* [To do]
Using the data below, copy each line that includes the word "TRIG".

* [Given data]
══════
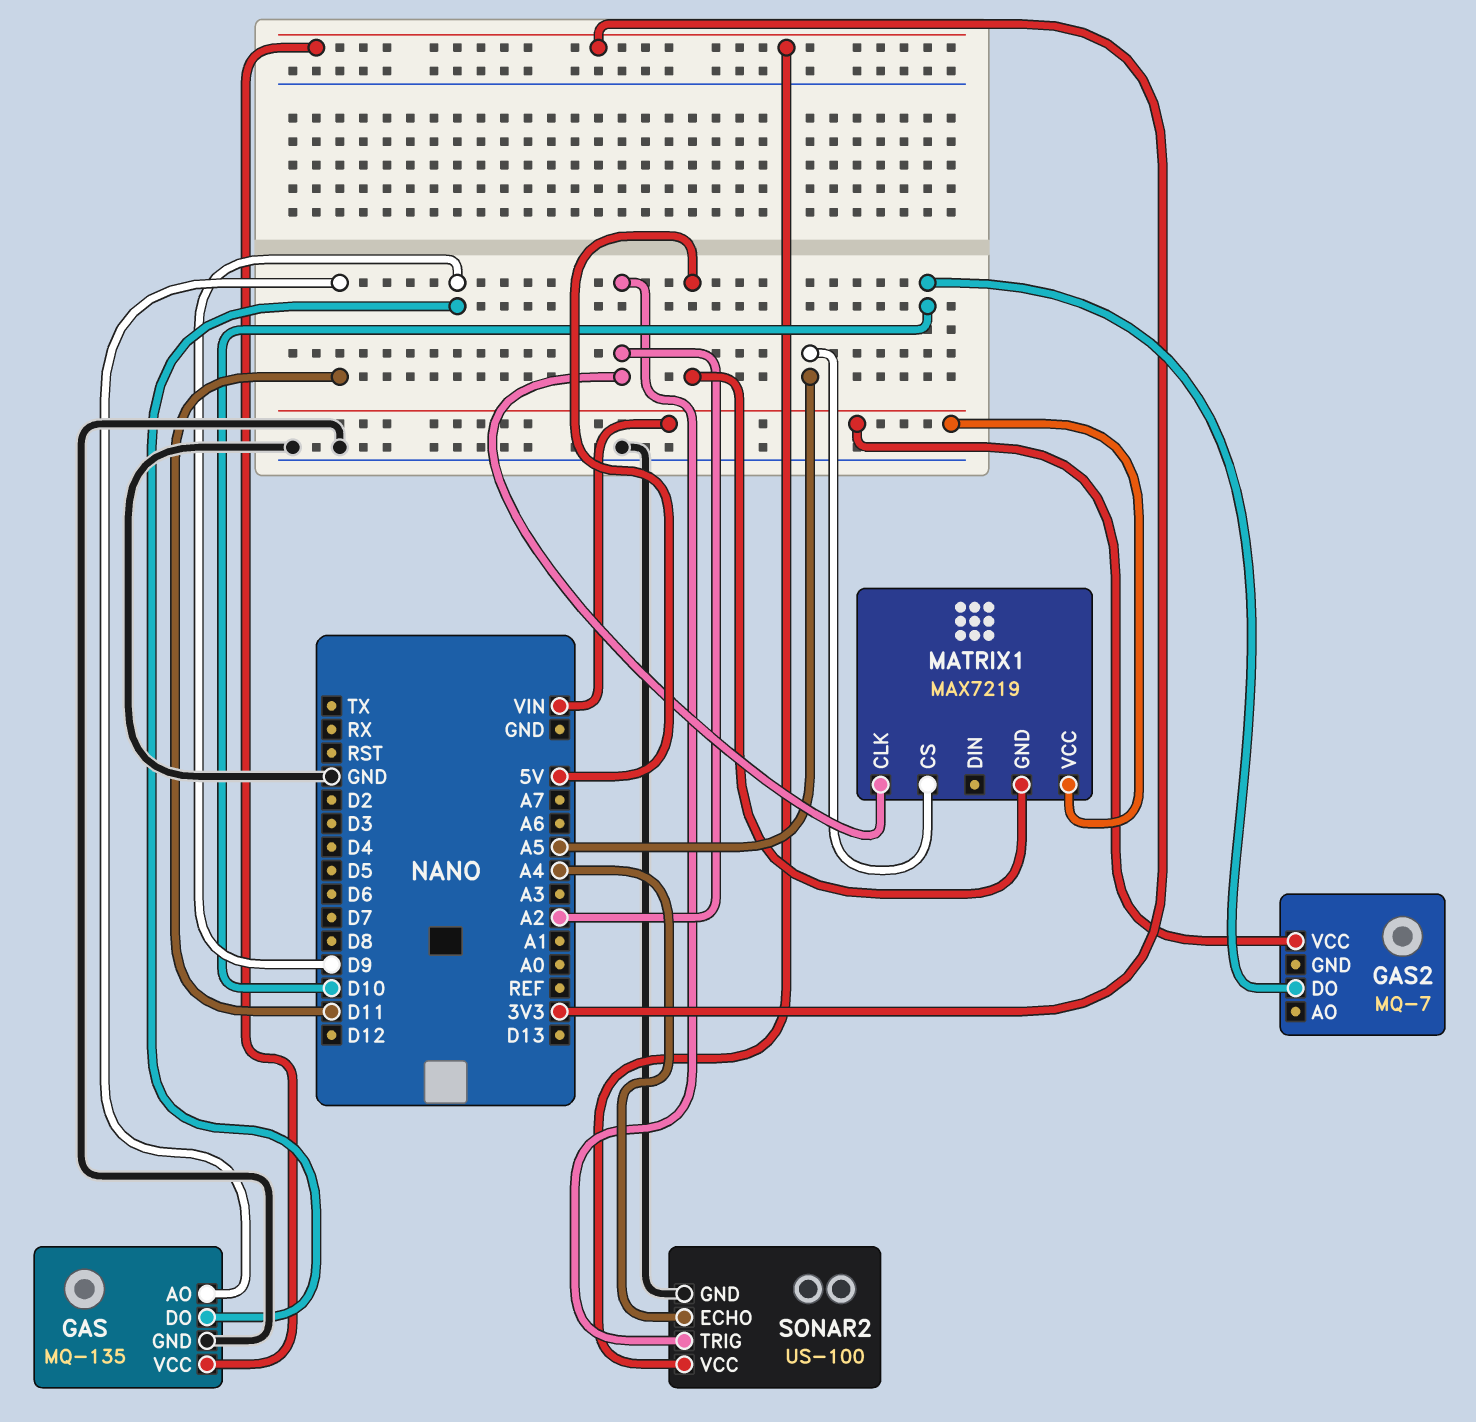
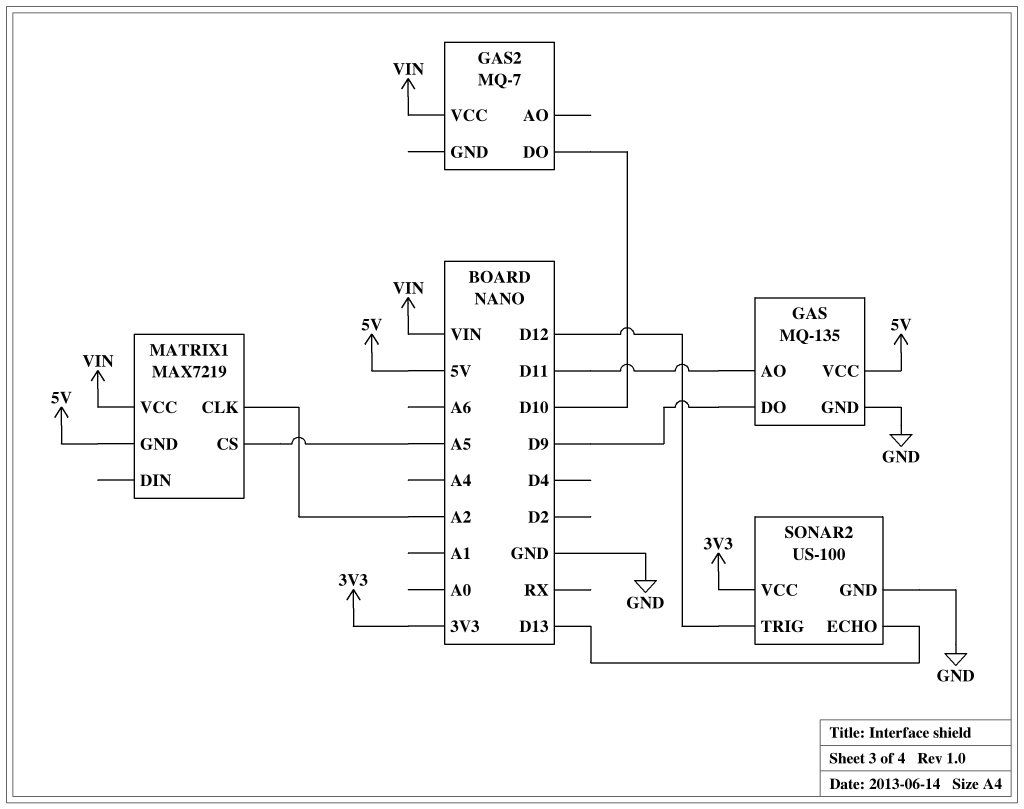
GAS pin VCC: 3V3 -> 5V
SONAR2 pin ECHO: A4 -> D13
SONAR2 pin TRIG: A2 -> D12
══════
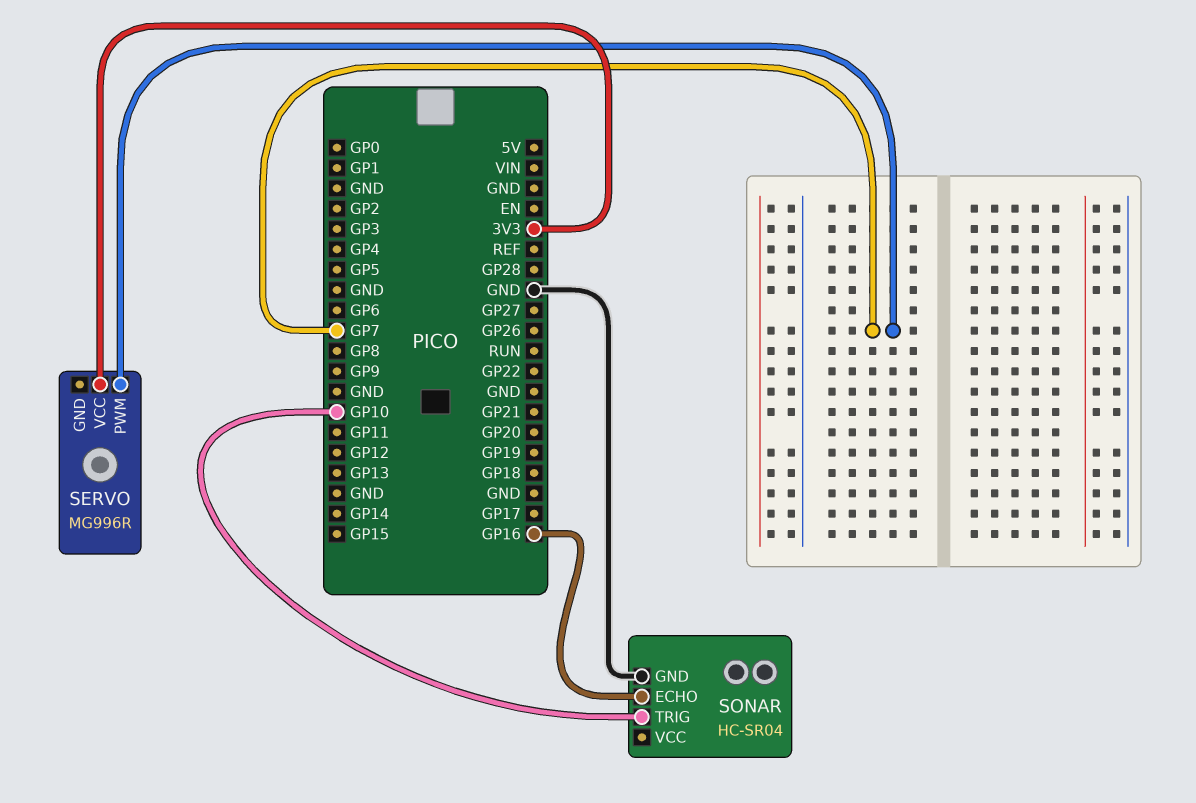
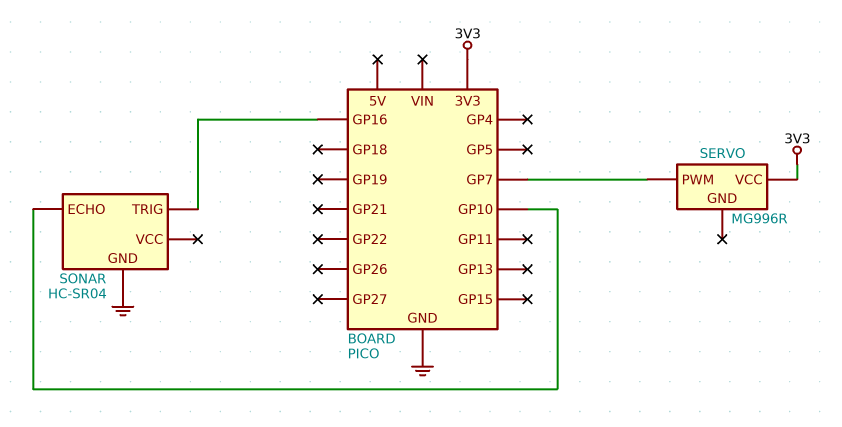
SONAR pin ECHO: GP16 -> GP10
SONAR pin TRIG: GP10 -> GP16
══════
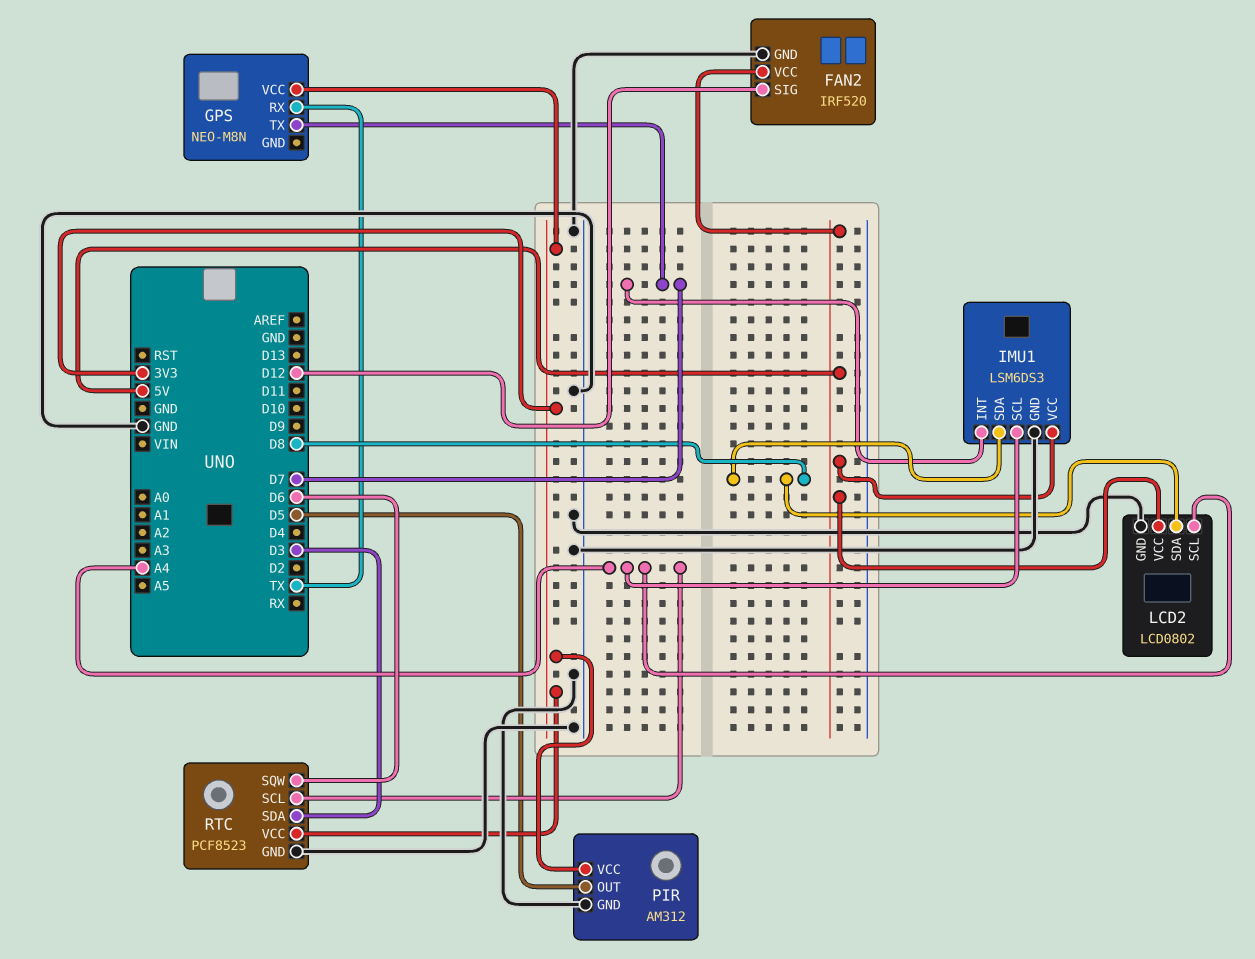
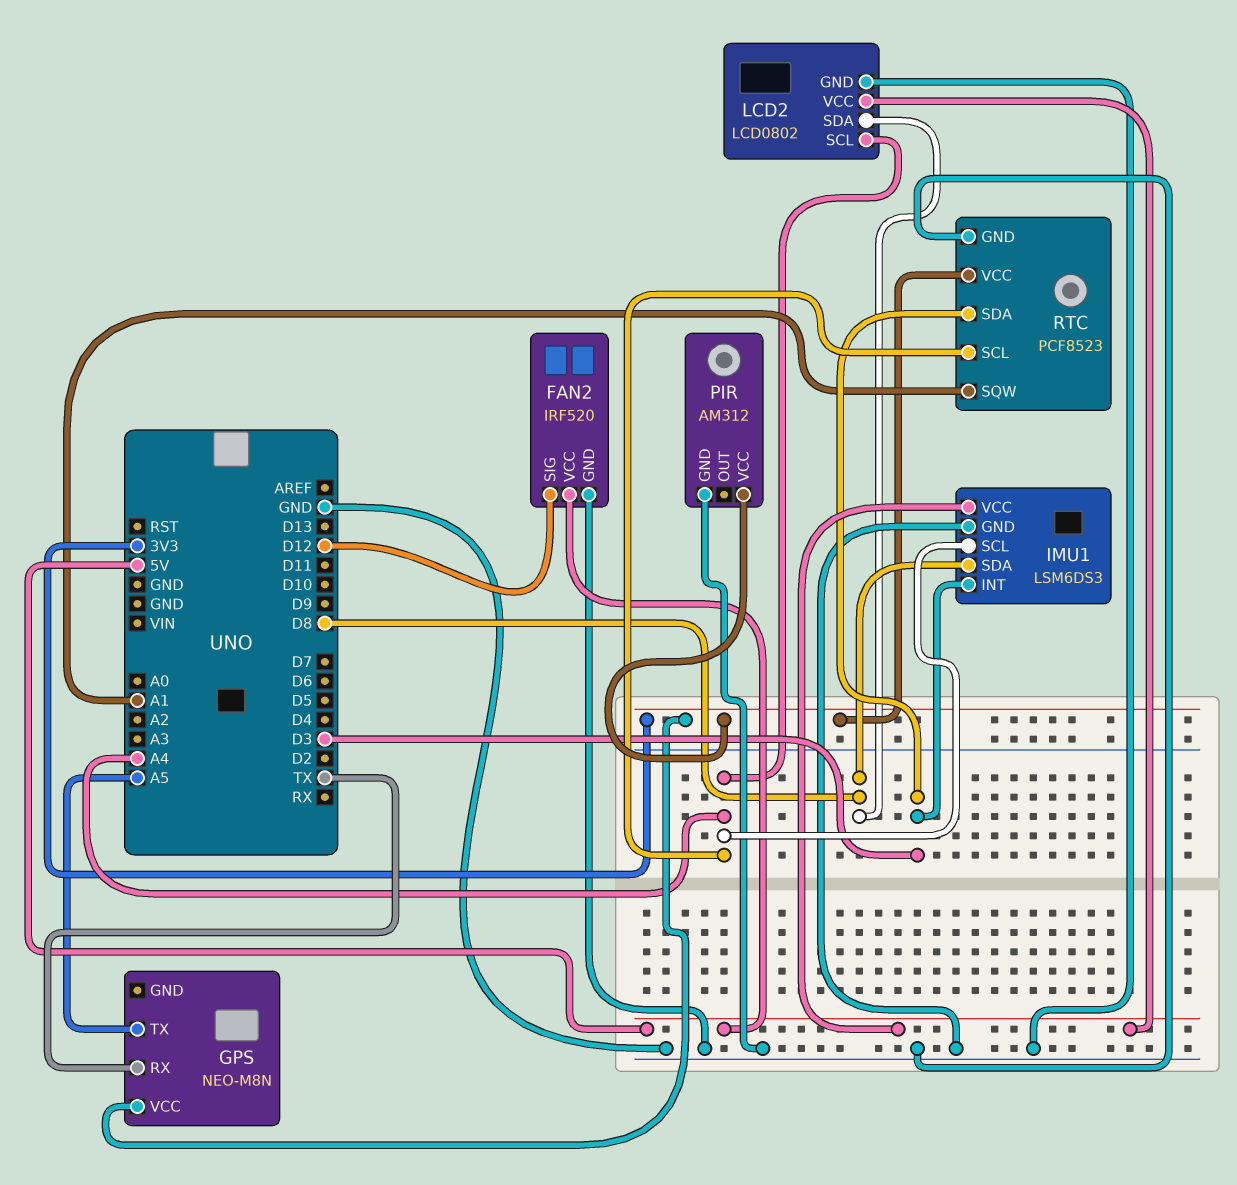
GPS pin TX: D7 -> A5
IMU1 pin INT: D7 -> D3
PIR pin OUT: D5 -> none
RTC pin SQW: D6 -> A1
══════
* [Exercise response]
SONAR2 pin TRIG: A2 -> D12
SONAR pin TRIG: GP10 -> GP16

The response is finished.